Required action
Write out again, exactly, the lines of the listing below from the first one through the one that contains "yellow rectangle at", and no other lines.

Supplied material
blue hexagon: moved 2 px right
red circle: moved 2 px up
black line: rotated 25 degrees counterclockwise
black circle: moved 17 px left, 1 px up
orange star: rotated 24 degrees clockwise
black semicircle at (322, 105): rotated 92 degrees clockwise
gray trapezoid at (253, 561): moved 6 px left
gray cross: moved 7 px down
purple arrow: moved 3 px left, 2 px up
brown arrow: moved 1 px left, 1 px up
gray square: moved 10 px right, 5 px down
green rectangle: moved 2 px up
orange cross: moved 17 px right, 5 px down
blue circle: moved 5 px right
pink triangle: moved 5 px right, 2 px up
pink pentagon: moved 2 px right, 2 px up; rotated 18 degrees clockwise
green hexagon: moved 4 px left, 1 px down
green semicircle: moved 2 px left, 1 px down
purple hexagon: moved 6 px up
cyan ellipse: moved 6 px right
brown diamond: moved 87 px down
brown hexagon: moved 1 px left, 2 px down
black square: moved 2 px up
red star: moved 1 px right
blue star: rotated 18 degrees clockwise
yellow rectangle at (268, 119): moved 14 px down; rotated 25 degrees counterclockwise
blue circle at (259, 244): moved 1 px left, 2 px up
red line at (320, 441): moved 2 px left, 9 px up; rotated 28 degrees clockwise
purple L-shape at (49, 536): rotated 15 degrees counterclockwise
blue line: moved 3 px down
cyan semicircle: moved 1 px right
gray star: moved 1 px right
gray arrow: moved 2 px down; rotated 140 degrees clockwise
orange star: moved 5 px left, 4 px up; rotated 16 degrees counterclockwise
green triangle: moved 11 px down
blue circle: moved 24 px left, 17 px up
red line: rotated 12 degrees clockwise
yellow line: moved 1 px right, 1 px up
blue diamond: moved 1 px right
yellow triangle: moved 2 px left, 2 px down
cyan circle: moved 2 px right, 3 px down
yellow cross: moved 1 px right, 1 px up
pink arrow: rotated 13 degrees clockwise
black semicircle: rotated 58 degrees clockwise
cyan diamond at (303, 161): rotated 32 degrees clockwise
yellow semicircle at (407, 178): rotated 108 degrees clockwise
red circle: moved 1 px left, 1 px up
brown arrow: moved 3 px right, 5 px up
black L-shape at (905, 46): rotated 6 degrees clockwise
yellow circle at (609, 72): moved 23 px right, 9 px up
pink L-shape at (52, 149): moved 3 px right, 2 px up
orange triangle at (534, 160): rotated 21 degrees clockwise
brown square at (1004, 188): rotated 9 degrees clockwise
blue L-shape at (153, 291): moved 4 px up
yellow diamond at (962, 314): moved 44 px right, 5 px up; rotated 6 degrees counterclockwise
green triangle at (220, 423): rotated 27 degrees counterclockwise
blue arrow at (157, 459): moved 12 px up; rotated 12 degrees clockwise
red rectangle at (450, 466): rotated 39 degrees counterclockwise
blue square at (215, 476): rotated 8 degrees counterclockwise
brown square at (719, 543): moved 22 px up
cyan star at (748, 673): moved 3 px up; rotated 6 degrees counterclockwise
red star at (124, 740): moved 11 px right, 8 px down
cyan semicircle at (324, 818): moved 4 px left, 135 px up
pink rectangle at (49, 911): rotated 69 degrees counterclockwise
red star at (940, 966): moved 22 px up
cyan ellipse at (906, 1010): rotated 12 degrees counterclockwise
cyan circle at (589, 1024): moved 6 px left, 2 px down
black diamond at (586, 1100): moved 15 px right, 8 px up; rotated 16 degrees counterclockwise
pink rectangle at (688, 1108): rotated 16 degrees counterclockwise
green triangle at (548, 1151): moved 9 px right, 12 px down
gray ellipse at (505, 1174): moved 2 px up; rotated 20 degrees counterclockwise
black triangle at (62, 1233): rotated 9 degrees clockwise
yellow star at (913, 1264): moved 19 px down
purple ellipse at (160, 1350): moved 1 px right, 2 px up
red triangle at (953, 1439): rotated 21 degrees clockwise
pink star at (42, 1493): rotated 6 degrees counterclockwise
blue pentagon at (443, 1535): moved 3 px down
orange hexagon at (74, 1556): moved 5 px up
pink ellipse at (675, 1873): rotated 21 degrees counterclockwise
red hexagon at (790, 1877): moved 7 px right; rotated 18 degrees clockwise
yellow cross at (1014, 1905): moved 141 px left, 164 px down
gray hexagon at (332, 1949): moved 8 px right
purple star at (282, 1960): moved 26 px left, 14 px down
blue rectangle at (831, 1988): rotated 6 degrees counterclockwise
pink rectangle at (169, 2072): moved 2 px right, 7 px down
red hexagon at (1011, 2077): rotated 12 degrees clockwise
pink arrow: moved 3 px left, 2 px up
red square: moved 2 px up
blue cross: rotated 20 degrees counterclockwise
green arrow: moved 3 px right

Result of this exercise
blue hexagon: moved 2 px right
red circle: moved 2 px up
black line: rotated 25 degrees counterclockwise
black circle: moved 17 px left, 1 px up
orange star: rotated 24 degrees clockwise
black semicircle at (322, 105): rotated 92 degrees clockwise
gray trapezoid at (253, 561): moved 6 px left
gray cross: moved 7 px down
purple arrow: moved 3 px left, 2 px up
brown arrow: moved 1 px left, 1 px up
gray square: moved 10 px right, 5 px down
green rectangle: moved 2 px up
orange cross: moved 17 px right, 5 px down
blue circle: moved 5 px right
pink triangle: moved 5 px right, 2 px up
pink pentagon: moved 2 px right, 2 px up; rotated 18 degrees clockwise
green hexagon: moved 4 px left, 1 px down
green semicircle: moved 2 px left, 1 px down
purple hexagon: moved 6 px up
cyan ellipse: moved 6 px right
brown diamond: moved 87 px down
brown hexagon: moved 1 px left, 2 px down
black square: moved 2 px up
red star: moved 1 px right
blue star: rotated 18 degrees clockwise
yellow rectangle at (268, 119): moved 14 px down; rotated 25 degrees counterclockwise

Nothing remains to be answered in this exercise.